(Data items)
• • • •

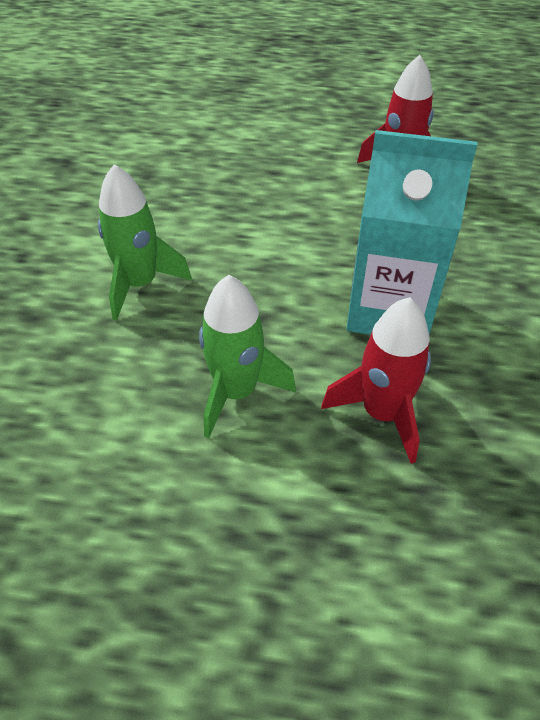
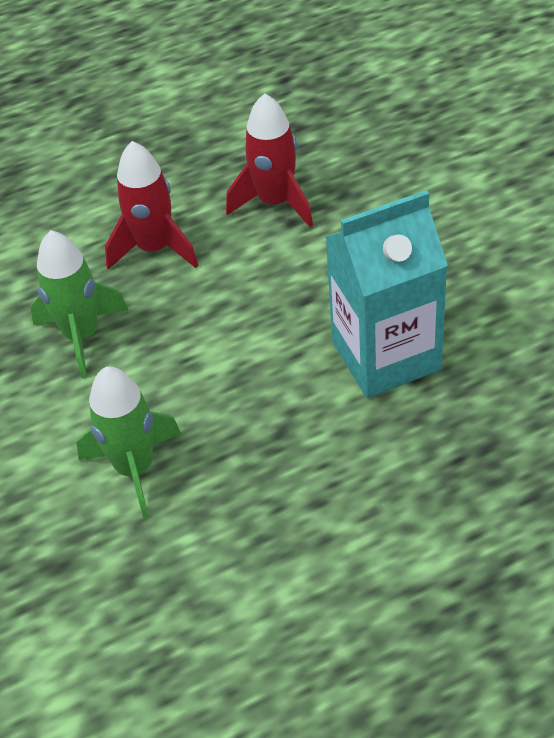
camera: 30 degrees left, 0 degrees up
(236, 392) = (322, 512): green rocket -> green rocket (82, 336)
(382, 413) = (455, 454): red rocket -> red rocket (154, 248)

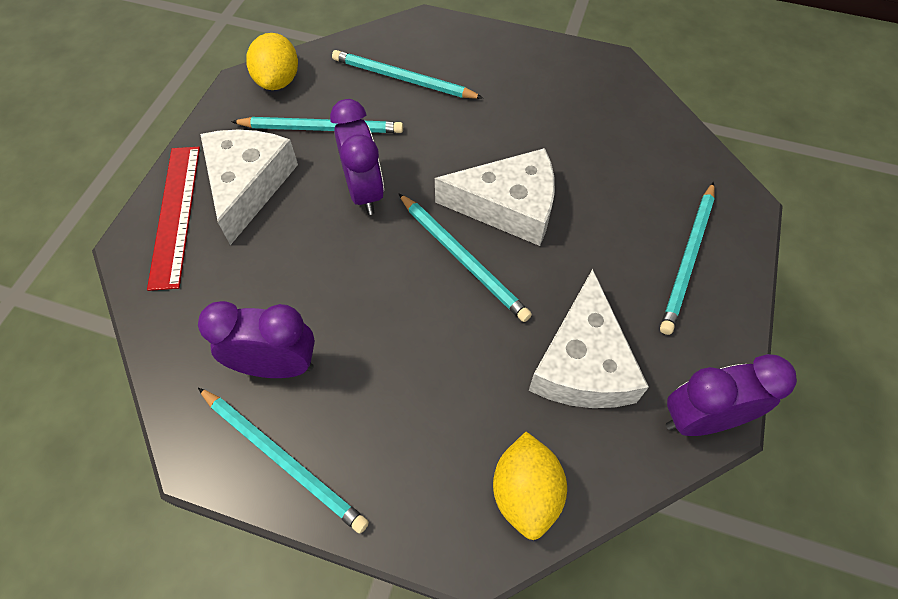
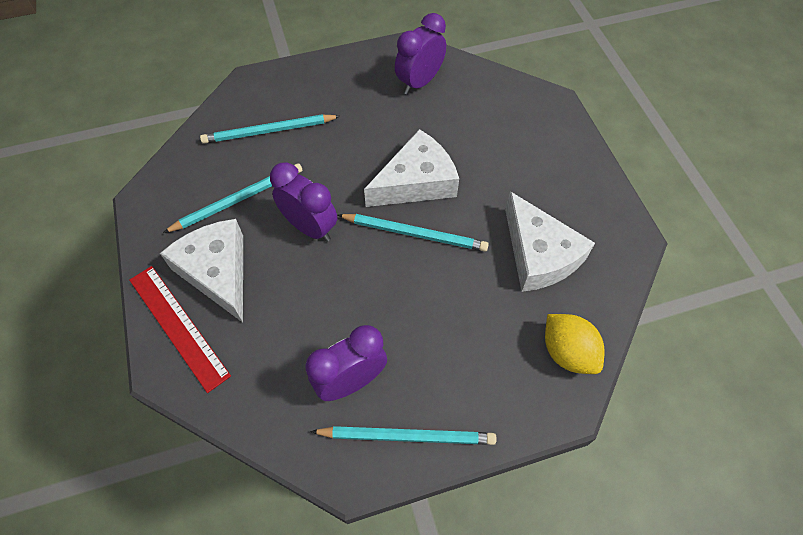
camera: 35 degrees left, 0 degrees up
(278, 81) = (171, 182): yellow lemon -> none
(688, 259) = (549, 154): turquoise pencil -> none
(701, 419) = (626, 246): purple clock -> purple clock (419, 82)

• • • •

WORK REQUEST => From the data, pick out every line that includes "left".

REPLY =>
camera: 30 degrees left, 0 degrees up
camera: 35 degrees left, 0 degrees up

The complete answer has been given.